▶ _Job_:
Skip the images and copy every other part of the records exactly.

[Collected data]
=-=-=-=-=

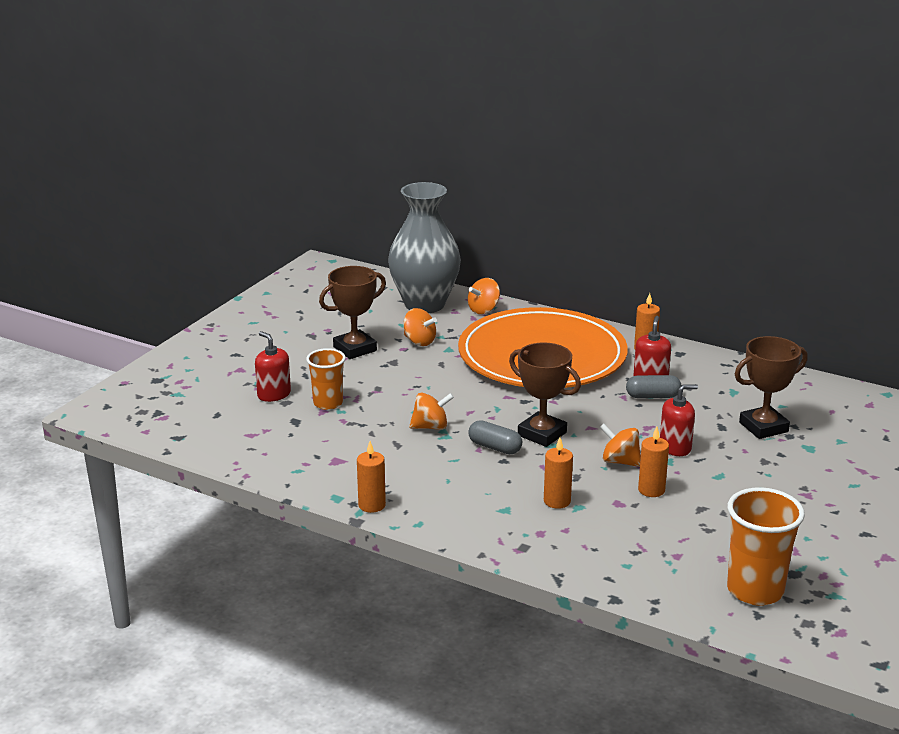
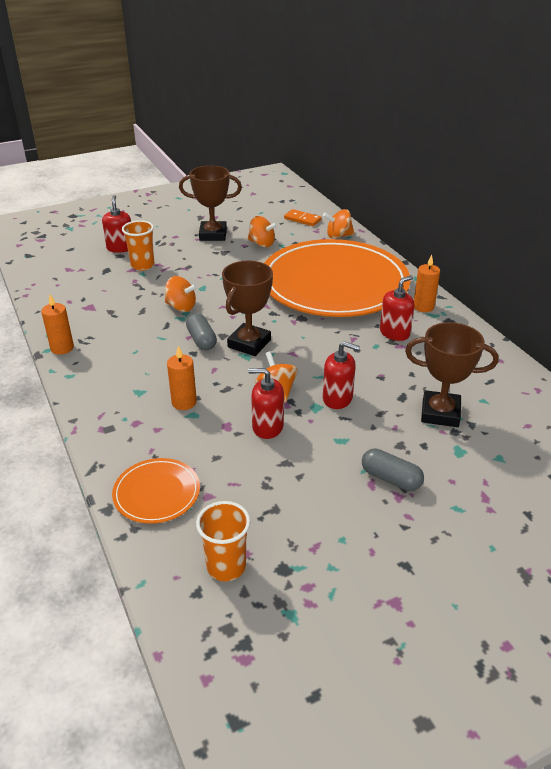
camera: 35 degrees right, 10 degrees up
grey vase [388,182,461,313] -> orange domino [284,209,321,226]
orange spinning top [403,308,437,346] -> orange spinning top turned 45 degrees counterclockwise [248,216,278,247]
brown trophy [509,342,581,447] -> brown trophy turned 45 degrees clockwise [222,261,273,356]
grey capsule [626,375,681,398] -> grey capsule moved to [362,448,424,491]
orange candle [638,427,669,497] -> red soap dispenser [248,368,284,439]
orange cup [727,487,805,606] -> orange cup [196,501,250,581], size x0.65
none -> orange plate [112,458,200,524]

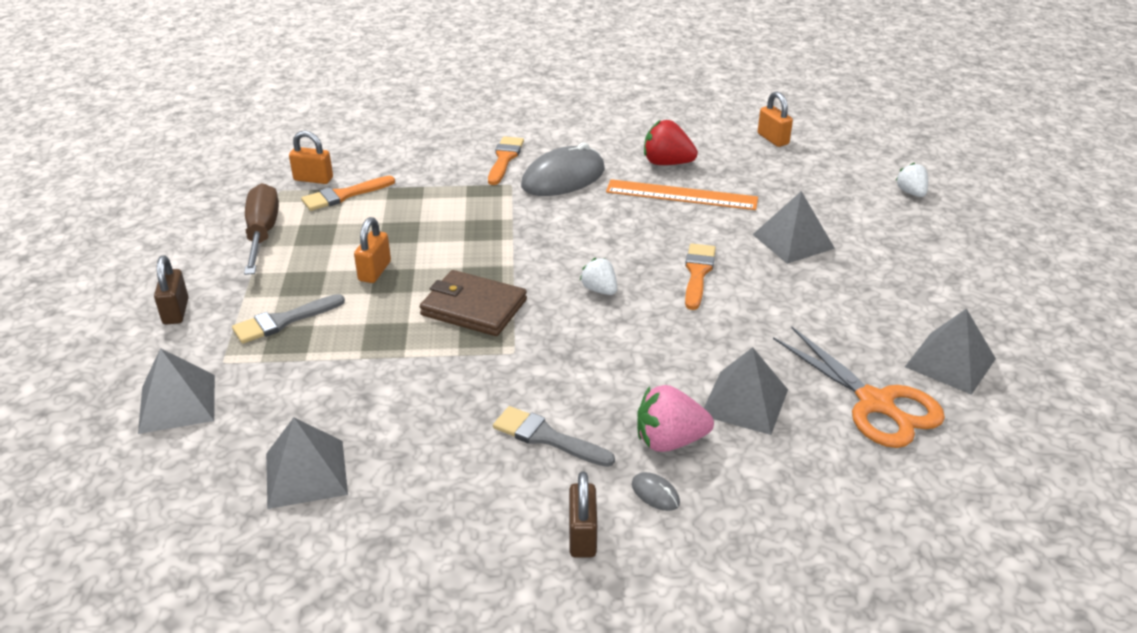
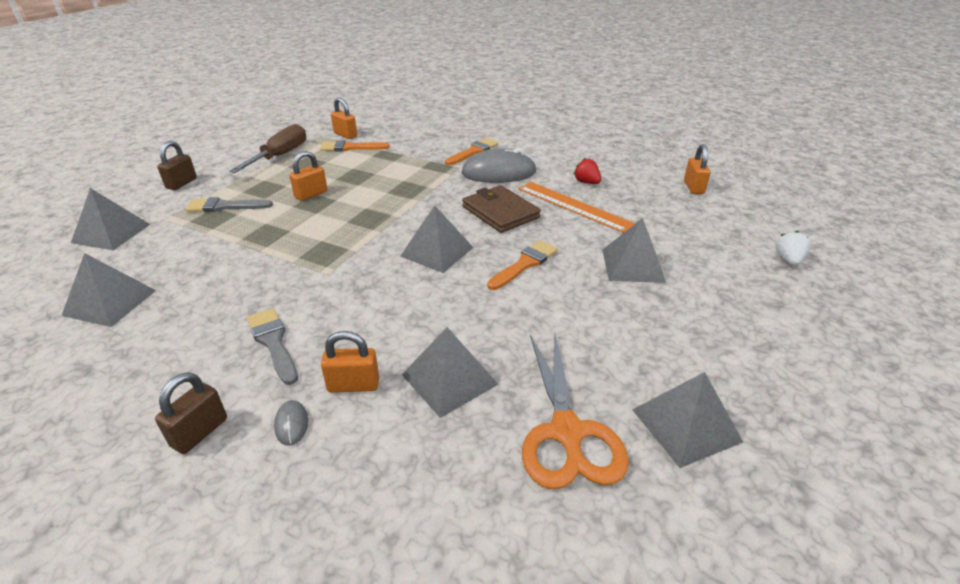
camera: 30 degrees right, 0 degrees up
brown wallet [420,270,527,336] -> brown wallet moved to [462,185,541,233]
white strawberry [580,258,617,295] -> grey pyramid [400,205,474,273]
pink strawberry [637,385,714,452] -> orange padlock [321,331,379,393]
red strawberry [644,120,698,165] -> red strawberry [574,158,601,184], size x0.64

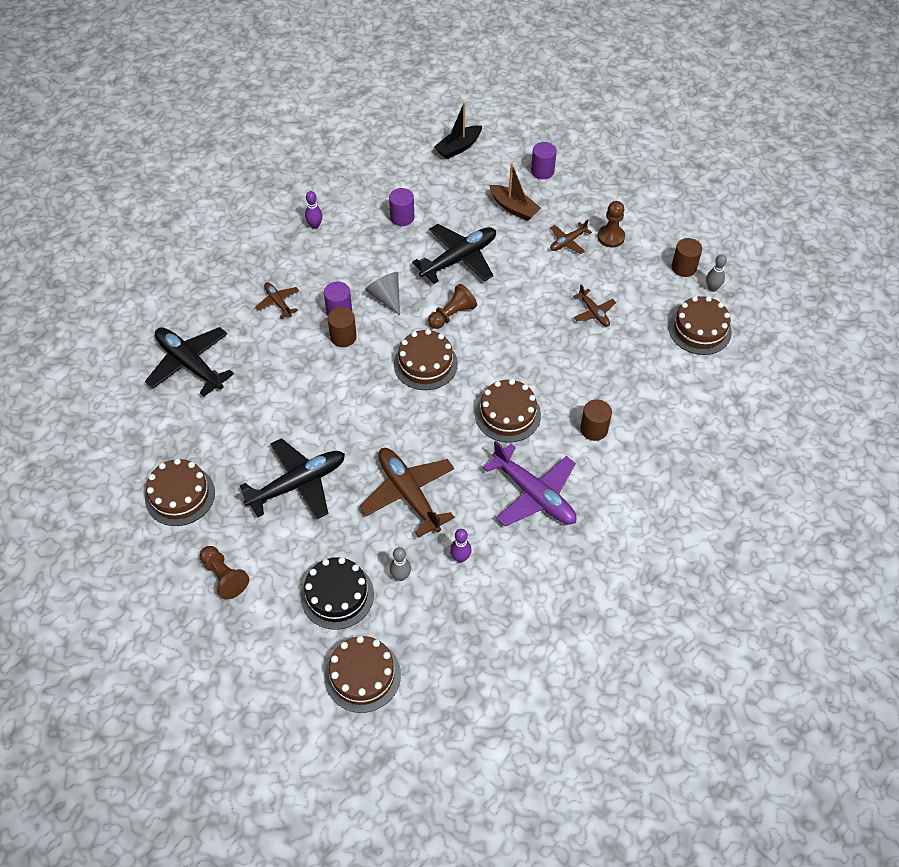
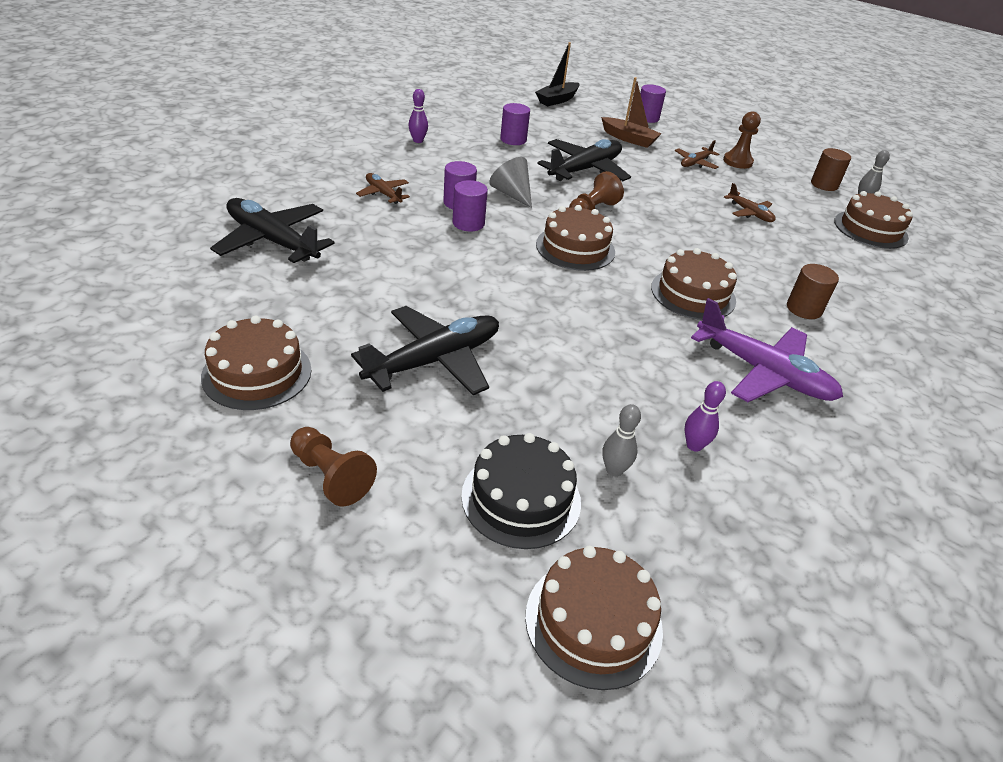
camera: 10 degrees left, 15 degrees down
brown cylinder [328,307,357,347] -> purple cylinder [452,180,488,231]
brown plane [360,448,454,537] -> none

=-=-=-=-=

▶ _Answer for the task_:
camera: 35 degrees right, 10 degrees up
grey vase [388,182,461,313] -> orange domino [284,209,321,226]
orange spinning top [403,308,437,346] -> orange spinning top turned 45 degrees counterclockwise [248,216,278,247]
brown trophy [509,342,581,447] -> brown trophy turned 45 degrees clockwise [222,261,273,356]
grey capsule [626,375,681,398] -> grey capsule moved to [362,448,424,491]
orange candle [638,427,669,497] -> red soap dispenser [248,368,284,439]
orange cup [727,487,805,606] -> orange cup [196,501,250,581], size x0.65
none -> orange plate [112,458,200,524]

camera: 30 degrees right, 0 degrees up
brown wallet [420,270,527,336] -> brown wallet moved to [462,185,541,233]
white strawberry [580,258,617,295] -> grey pyramid [400,205,474,273]
pink strawberry [637,385,714,452] -> orange padlock [321,331,379,393]
red strawberry [644,120,698,165] -> red strawberry [574,158,601,184], size x0.64

camera: 10 degrees left, 15 degrees down
brown cylinder [328,307,357,347] -> purple cylinder [452,180,488,231]
brown plane [360,448,454,537] -> none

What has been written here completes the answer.